BEGIN SOURCE DATA

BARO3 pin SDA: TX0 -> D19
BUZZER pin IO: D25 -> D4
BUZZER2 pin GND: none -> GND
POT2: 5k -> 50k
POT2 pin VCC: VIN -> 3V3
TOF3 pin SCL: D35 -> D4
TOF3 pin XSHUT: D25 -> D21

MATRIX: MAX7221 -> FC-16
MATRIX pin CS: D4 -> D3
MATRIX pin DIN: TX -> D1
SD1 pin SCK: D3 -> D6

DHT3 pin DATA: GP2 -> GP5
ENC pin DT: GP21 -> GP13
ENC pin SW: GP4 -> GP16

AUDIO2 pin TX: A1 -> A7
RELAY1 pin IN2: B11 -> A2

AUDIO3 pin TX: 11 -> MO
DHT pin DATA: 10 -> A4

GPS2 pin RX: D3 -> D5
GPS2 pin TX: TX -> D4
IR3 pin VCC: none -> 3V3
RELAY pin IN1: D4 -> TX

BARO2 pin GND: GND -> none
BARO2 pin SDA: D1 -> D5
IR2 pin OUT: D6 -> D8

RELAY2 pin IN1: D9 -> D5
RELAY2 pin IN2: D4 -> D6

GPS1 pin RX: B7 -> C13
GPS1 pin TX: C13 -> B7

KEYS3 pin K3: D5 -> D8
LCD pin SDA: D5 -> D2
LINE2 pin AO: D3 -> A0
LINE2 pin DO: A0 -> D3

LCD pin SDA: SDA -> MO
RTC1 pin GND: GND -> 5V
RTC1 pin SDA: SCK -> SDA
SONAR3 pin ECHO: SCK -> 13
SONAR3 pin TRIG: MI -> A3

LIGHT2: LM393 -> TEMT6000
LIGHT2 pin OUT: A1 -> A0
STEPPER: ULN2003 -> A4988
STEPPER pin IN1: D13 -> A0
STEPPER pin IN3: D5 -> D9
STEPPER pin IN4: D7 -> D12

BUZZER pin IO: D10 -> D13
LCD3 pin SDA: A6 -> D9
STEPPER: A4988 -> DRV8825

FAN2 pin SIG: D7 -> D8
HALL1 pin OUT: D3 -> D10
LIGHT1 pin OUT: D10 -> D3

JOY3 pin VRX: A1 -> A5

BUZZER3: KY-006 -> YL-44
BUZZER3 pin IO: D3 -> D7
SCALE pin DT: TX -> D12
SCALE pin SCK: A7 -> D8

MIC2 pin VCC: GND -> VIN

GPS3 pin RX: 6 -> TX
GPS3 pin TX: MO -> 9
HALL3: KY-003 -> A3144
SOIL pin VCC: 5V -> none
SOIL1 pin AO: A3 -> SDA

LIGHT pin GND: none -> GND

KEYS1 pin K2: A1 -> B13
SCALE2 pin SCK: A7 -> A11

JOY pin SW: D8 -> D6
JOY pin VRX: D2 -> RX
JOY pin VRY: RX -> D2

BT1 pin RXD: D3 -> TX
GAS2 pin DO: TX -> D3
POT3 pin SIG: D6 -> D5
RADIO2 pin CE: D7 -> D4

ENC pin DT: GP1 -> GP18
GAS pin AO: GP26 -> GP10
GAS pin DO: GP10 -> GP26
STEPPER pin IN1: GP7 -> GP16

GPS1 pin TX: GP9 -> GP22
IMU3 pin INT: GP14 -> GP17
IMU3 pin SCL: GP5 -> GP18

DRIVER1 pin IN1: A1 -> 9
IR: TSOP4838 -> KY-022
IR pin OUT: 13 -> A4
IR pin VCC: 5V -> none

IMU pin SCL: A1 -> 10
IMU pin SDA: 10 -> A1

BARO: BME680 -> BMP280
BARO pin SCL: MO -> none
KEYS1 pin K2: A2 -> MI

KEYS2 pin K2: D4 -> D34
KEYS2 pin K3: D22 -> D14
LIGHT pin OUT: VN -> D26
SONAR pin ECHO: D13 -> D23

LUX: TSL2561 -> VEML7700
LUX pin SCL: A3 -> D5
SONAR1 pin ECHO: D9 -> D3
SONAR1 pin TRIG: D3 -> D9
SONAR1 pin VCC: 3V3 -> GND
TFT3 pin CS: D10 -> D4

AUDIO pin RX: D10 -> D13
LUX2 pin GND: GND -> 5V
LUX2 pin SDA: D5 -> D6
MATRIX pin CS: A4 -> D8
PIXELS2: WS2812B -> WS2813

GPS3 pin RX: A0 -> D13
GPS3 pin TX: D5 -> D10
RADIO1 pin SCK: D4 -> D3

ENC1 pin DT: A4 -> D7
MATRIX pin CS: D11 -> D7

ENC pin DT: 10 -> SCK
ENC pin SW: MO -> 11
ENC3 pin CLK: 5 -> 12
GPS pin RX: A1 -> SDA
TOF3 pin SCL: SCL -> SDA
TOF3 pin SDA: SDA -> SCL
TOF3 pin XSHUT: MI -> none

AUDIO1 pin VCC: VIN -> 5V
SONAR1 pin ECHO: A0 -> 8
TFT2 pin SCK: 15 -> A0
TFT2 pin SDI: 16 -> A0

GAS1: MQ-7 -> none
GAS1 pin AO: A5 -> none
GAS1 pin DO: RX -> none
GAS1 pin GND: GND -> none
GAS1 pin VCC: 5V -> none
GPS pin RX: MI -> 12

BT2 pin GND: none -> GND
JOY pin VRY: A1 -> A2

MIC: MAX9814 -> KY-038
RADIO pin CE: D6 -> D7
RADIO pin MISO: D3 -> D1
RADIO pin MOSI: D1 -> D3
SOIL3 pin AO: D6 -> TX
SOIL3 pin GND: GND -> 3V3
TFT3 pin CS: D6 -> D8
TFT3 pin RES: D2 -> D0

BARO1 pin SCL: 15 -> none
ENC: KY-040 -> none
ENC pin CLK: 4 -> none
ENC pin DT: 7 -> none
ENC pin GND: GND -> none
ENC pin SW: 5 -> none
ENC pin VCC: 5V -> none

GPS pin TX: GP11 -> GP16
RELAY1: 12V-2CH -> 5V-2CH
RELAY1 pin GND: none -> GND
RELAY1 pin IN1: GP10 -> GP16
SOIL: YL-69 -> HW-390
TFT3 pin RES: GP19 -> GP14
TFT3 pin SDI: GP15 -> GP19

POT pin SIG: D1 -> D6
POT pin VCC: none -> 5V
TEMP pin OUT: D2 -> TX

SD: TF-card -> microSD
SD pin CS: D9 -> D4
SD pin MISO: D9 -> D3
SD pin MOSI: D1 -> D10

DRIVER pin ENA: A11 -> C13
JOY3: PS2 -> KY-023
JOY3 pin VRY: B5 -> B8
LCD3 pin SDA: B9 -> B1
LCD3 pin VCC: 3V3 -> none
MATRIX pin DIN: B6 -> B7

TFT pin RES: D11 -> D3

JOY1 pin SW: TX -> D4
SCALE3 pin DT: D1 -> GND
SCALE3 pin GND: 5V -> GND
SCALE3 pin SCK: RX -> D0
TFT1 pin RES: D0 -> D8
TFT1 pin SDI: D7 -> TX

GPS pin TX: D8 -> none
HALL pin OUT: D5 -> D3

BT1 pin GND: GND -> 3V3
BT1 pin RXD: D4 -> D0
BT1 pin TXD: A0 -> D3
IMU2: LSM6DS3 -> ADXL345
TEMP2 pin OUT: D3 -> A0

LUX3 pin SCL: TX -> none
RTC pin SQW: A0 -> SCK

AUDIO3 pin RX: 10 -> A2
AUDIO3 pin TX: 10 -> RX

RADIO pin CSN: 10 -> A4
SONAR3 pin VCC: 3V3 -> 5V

END SOURCE DATA

Using the data above, say how many lines include the word "XSHUT". Write only that number.

2